Work instructions: Rewrite the part of the records that opens with the line containing "Image resolution: width=853 pixels, height=640 pixels. What" and closes with the line containing "center [277, 321].", swapping "luggage carousel" for "baggage carousel" and leaving everything else unchanged.

Records for processing:
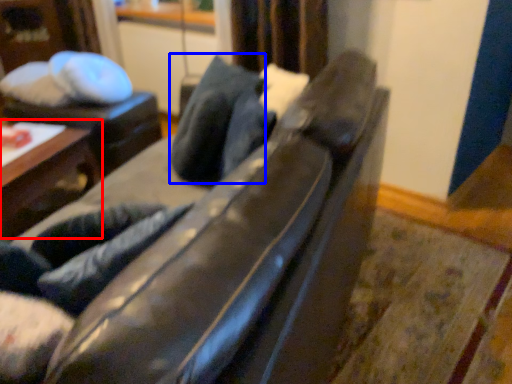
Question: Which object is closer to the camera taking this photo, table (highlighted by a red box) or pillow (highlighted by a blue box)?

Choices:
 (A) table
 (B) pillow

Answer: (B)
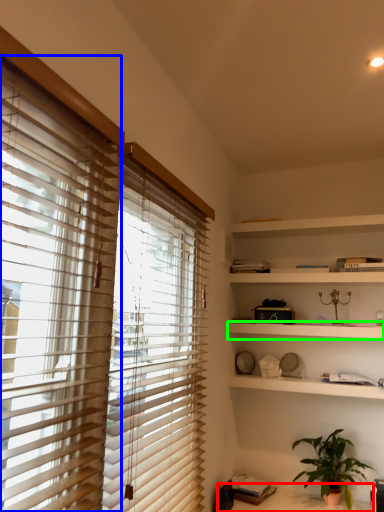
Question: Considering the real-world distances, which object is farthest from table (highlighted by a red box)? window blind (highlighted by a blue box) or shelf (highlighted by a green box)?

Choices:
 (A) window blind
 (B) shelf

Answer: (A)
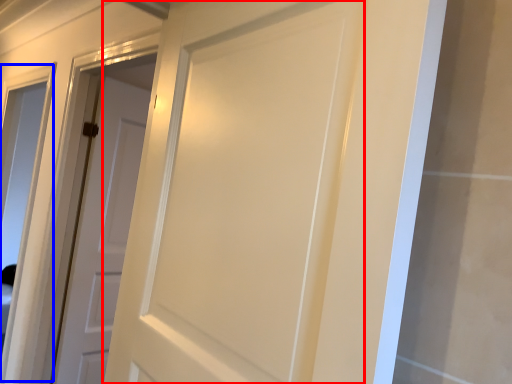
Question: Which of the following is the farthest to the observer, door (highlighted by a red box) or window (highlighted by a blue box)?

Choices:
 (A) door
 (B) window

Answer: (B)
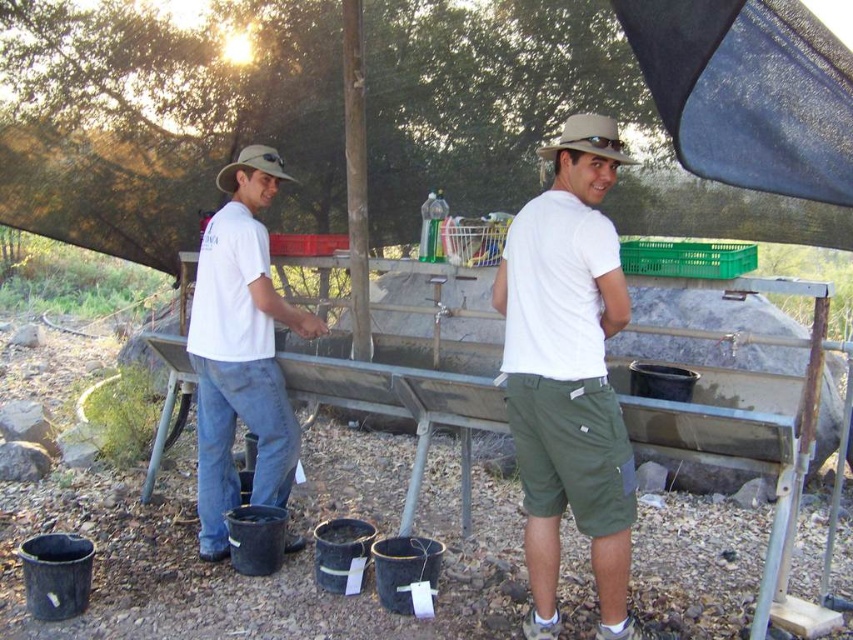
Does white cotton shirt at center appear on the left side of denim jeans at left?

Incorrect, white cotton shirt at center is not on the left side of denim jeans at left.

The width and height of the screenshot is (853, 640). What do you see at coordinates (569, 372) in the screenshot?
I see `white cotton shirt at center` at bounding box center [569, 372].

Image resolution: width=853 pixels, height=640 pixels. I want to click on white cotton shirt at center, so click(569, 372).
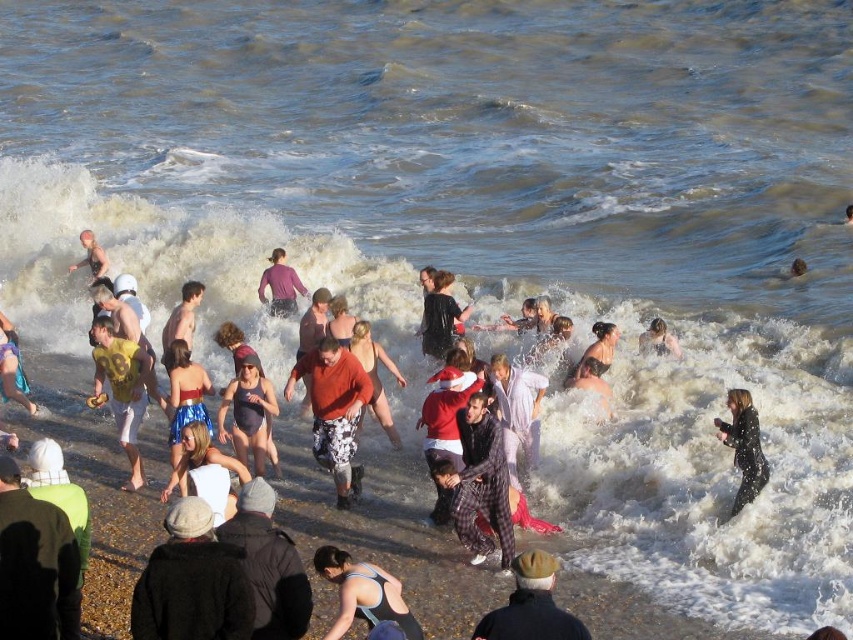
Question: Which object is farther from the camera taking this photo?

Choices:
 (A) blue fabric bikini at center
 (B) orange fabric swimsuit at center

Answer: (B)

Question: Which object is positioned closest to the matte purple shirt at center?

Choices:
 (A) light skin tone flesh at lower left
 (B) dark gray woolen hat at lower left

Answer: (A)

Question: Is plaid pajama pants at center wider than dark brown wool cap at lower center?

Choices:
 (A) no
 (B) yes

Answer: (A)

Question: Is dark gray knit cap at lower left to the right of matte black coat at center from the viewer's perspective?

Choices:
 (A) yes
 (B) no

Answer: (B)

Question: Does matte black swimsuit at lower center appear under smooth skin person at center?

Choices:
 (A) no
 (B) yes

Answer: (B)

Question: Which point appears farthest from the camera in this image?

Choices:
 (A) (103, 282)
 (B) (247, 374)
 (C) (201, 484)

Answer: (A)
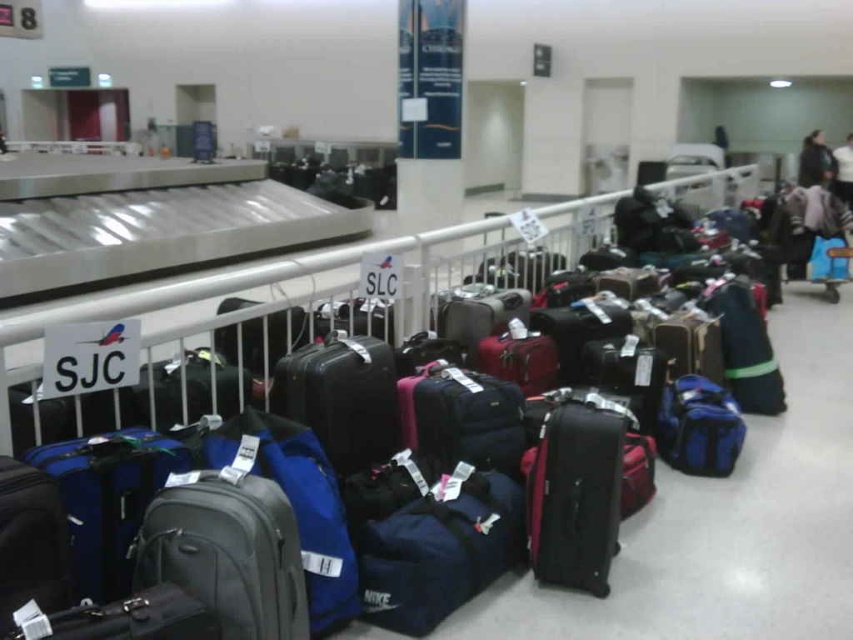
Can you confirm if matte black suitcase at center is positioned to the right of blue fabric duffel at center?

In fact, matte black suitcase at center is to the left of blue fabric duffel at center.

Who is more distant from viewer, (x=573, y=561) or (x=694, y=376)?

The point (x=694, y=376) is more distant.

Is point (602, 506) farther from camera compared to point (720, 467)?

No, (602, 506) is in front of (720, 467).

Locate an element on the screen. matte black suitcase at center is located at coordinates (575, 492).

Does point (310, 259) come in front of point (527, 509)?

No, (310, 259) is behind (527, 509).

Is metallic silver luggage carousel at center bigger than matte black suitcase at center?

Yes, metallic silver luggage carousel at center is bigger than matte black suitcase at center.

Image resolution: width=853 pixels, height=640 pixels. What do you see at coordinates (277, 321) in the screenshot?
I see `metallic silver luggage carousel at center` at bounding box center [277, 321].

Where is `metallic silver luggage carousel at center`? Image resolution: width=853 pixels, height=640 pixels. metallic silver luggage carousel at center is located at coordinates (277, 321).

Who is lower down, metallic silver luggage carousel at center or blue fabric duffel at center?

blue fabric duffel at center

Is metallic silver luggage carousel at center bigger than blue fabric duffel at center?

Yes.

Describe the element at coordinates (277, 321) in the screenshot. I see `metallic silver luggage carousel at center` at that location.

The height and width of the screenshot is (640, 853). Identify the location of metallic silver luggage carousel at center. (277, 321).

...

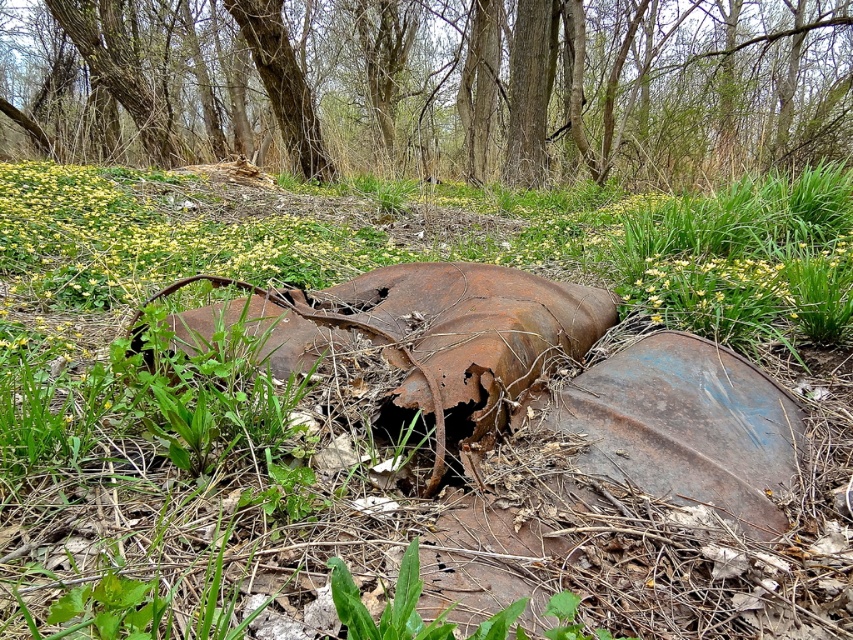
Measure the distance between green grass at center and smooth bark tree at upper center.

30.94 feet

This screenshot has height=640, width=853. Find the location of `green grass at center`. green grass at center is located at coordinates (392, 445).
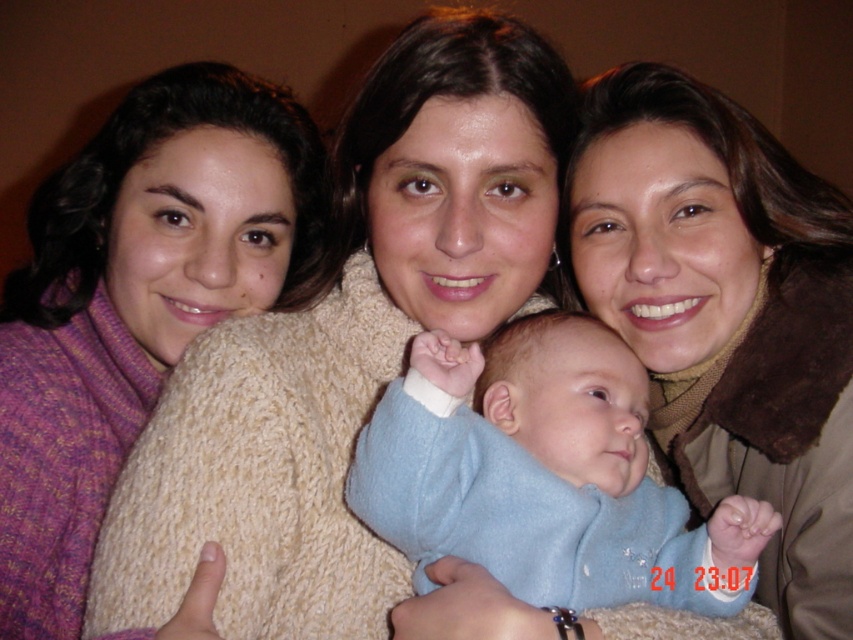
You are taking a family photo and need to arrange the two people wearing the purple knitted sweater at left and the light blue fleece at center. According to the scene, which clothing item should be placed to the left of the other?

Your response:
Image resolution: width=853 pixels, height=640 pixels. What do you see at coordinates (277, 321) in the screenshot?
I see `metallic silver baggage carousel at center` at bounding box center [277, 321].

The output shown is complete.